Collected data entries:
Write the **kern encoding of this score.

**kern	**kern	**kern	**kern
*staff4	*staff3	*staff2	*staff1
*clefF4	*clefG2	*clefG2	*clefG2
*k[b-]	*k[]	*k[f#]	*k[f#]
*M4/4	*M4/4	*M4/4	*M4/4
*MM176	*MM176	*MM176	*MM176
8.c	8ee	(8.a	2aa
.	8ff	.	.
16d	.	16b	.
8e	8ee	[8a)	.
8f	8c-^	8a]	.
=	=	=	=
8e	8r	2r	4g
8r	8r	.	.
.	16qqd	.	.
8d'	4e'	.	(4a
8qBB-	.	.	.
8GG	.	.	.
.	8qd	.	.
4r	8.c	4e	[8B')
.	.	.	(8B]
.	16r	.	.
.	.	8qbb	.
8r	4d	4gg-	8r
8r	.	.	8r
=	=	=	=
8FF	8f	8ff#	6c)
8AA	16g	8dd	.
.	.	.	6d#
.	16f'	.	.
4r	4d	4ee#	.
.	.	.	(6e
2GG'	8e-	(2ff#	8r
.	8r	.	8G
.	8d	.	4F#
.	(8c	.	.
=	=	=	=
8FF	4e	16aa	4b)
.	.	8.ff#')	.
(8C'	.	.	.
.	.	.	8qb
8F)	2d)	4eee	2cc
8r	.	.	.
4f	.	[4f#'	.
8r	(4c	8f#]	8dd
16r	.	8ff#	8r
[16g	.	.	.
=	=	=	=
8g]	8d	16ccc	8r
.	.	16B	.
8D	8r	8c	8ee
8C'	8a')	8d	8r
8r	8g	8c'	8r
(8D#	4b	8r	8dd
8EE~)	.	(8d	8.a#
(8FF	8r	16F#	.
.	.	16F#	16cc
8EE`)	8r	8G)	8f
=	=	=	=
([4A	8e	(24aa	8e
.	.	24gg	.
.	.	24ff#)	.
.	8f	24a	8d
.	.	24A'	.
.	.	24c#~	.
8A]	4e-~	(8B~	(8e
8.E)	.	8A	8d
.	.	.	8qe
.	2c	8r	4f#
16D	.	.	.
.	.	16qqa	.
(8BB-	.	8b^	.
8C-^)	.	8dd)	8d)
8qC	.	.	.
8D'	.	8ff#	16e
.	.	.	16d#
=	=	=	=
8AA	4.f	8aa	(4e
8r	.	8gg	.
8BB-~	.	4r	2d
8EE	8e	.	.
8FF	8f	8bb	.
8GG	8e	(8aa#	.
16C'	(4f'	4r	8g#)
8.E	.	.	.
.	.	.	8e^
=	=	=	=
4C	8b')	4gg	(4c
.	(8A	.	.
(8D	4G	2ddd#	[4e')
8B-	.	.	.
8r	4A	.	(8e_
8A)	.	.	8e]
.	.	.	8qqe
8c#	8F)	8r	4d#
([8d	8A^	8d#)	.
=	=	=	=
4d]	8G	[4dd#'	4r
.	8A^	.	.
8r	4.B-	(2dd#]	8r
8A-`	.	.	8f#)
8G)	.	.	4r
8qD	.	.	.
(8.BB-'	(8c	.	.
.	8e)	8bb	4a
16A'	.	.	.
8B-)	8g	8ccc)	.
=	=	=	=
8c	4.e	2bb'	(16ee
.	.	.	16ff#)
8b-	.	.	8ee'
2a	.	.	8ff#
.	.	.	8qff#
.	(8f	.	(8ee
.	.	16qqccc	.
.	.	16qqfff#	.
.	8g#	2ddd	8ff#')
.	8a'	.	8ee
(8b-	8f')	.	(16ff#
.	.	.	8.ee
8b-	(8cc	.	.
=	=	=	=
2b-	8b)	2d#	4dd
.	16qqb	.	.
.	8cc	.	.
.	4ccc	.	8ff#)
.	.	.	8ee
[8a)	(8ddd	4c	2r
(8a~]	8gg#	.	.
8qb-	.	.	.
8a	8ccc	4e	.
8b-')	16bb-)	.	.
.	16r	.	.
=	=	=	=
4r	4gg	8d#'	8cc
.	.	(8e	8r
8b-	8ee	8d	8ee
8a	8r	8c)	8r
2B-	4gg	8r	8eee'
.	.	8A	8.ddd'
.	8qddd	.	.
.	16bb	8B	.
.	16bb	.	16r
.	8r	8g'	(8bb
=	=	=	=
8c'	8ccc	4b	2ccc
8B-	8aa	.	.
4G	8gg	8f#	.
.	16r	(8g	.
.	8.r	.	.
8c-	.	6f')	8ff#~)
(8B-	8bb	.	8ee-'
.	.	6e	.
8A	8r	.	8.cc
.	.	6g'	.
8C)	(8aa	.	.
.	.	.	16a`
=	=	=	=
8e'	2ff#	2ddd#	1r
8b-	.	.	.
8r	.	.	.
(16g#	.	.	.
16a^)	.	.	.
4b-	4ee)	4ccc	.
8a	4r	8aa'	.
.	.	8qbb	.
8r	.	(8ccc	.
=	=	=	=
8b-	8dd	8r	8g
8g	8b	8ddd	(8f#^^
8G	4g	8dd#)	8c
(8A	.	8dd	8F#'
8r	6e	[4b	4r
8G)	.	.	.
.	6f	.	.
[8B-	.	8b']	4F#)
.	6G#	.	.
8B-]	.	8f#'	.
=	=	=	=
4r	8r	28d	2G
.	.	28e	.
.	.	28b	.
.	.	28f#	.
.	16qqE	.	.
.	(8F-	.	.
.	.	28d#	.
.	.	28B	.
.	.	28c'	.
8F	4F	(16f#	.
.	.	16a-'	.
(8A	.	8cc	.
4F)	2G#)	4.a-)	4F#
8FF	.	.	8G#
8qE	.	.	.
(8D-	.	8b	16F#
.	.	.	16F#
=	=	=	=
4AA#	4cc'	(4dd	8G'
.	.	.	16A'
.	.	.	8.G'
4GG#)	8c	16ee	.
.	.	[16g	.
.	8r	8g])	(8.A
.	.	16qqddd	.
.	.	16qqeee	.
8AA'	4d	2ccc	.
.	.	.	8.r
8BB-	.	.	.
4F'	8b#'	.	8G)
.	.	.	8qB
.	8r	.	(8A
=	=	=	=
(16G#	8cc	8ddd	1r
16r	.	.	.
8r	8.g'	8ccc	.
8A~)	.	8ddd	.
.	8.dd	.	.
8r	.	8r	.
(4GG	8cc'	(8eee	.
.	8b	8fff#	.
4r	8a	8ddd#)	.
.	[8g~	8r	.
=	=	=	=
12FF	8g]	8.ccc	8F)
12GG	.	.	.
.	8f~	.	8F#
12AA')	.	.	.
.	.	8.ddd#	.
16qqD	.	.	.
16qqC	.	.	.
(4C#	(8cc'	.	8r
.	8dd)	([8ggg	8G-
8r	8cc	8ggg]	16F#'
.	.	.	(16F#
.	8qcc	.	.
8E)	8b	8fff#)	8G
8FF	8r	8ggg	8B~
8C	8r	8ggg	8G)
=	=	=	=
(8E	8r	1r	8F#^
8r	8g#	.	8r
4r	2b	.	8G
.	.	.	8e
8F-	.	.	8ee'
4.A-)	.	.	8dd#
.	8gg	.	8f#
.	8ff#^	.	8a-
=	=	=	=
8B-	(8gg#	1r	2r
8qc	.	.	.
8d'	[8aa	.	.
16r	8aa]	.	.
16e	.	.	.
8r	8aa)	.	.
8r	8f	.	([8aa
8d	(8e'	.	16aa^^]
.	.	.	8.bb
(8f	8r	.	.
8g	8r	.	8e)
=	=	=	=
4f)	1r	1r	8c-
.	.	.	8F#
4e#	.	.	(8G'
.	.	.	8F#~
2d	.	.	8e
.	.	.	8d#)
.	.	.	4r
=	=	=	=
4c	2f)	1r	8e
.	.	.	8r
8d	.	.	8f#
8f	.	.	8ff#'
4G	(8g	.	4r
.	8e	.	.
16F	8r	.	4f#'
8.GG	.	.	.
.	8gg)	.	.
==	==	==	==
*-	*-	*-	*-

The problem: Gather every line of the listing above that contains the string "kern".

Output of the exercise:
Write the **kern encoding of this score.
**kern	**kern	**kern	**kern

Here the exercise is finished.